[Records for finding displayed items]

============================================================

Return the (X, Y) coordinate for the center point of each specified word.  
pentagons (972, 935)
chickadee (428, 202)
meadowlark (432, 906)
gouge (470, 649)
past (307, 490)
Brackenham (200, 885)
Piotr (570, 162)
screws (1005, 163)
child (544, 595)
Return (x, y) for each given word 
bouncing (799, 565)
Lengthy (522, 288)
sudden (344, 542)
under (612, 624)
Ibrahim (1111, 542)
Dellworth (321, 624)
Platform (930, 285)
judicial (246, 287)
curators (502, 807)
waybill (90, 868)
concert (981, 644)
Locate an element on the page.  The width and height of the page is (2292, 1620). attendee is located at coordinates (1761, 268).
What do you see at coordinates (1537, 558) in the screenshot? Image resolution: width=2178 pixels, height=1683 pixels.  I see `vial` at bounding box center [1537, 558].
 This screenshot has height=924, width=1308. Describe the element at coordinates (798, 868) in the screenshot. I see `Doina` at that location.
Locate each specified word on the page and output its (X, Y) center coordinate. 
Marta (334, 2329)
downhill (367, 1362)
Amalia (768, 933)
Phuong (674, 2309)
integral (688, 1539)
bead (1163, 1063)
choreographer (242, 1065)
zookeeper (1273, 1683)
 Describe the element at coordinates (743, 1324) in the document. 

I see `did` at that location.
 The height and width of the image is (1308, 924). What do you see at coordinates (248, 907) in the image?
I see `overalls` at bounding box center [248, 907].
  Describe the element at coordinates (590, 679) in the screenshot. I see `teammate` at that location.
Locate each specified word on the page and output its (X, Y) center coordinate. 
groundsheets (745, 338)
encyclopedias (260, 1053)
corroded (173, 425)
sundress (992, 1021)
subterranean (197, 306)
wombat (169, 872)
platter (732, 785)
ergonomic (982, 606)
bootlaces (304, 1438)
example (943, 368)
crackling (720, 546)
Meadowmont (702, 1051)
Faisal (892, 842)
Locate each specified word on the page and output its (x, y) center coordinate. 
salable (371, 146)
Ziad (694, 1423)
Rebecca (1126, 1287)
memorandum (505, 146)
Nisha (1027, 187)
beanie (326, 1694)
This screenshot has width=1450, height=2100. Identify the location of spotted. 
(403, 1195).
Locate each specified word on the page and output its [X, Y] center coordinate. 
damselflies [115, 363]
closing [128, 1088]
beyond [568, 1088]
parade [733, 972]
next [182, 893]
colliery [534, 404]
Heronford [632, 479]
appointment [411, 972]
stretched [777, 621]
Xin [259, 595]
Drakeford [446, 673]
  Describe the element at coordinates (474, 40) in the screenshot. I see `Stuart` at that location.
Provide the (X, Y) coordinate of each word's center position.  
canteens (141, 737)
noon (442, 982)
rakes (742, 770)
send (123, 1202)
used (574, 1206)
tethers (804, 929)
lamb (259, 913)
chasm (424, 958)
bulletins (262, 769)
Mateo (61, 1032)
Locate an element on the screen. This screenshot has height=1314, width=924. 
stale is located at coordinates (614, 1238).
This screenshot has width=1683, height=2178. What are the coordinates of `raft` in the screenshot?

============================================================

## REQUEST
Revise the records, changing every "center coordinate" to "midpoint coordinate" and keeping everything else the same.

## REPLY TO THE EXERCISE
Return the (X, Y) coordinate for the center point of each specified word.  
pentagons (972, 935)
chickadee (428, 202)
meadowlark (432, 906)
gouge (470, 649)
past (307, 490)
Brackenham (200, 885)
Piotr (570, 162)
screws (1005, 163)
child (544, 595)
Return (x, y) for each given word 
bouncing (799, 565)
Lengthy (522, 288)
sudden (344, 542)
under (612, 624)
Ibrahim (1111, 542)
Dellworth (321, 624)
Platform (930, 285)
judicial (246, 287)
curators (502, 807)
waybill (90, 868)
concert (981, 644)
Locate an element on the page.  The width and height of the page is (2292, 1620). attendee is located at coordinates (1761, 268).
What do you see at coordinates (1537, 558) in the screenshot? Image resolution: width=2178 pixels, height=1683 pixels.  I see `vial` at bounding box center [1537, 558].
 This screenshot has height=924, width=1308. Describe the element at coordinates (798, 868) in the screenshot. I see `Doina` at that location.
Locate each specified word on the page and output its (X, Y) midpoint coordinate. 
Marta (334, 2329)
downhill (367, 1362)
Amalia (768, 933)
Phuong (674, 2309)
integral (688, 1539)
bead (1163, 1063)
choreographer (242, 1065)
zookeeper (1273, 1683)
 Describe the element at coordinates (743, 1324) in the document. 

I see `did` at that location.
 The height and width of the image is (1308, 924). What do you see at coordinates (248, 907) in the image?
I see `overalls` at bounding box center [248, 907].
  Describe the element at coordinates (590, 679) in the screenshot. I see `teammate` at that location.
Locate each specified word on the page and output its (X, Y) midpoint coordinate. 
groundsheets (745, 338)
encyclopedias (260, 1053)
corroded (173, 425)
sundress (992, 1021)
subterranean (197, 306)
wombat (169, 872)
platter (732, 785)
ergonomic (982, 606)
bootlaces (304, 1438)
example (943, 368)
crackling (720, 546)
Meadowmont (702, 1051)
Faisal (892, 842)
Locate each specified word on the page and output its (x, y) midpoint coordinate. 
salable (371, 146)
Ziad (694, 1423)
Rebecca (1126, 1287)
memorandum (505, 146)
Nisha (1027, 187)
beanie (326, 1694)
This screenshot has width=1450, height=2100. Identify the location of spotted. 
(403, 1195).
Locate each specified word on the page and output its [X, Y] midpoint coordinate. 
damselflies [115, 363]
closing [128, 1088]
beyond [568, 1088]
parade [733, 972]
next [182, 893]
colliery [534, 404]
Heronford [632, 479]
appointment [411, 972]
stretched [777, 621]
Xin [259, 595]
Drakeford [446, 673]
  Describe the element at coordinates (474, 40) in the screenshot. I see `Stuart` at that location.
Provide the (X, Y) coordinate of each word's center position.  
canteens (141, 737)
noon (442, 982)
rakes (742, 770)
send (123, 1202)
used (574, 1206)
tethers (804, 929)
lamb (259, 913)
chasm (424, 958)
bulletins (262, 769)
Mateo (61, 1032)
Locate an element on the screen. This screenshot has height=1314, width=924. 
stale is located at coordinates (614, 1238).
This screenshot has width=1683, height=2178. What are the coordinates of `raft` in the screenshot?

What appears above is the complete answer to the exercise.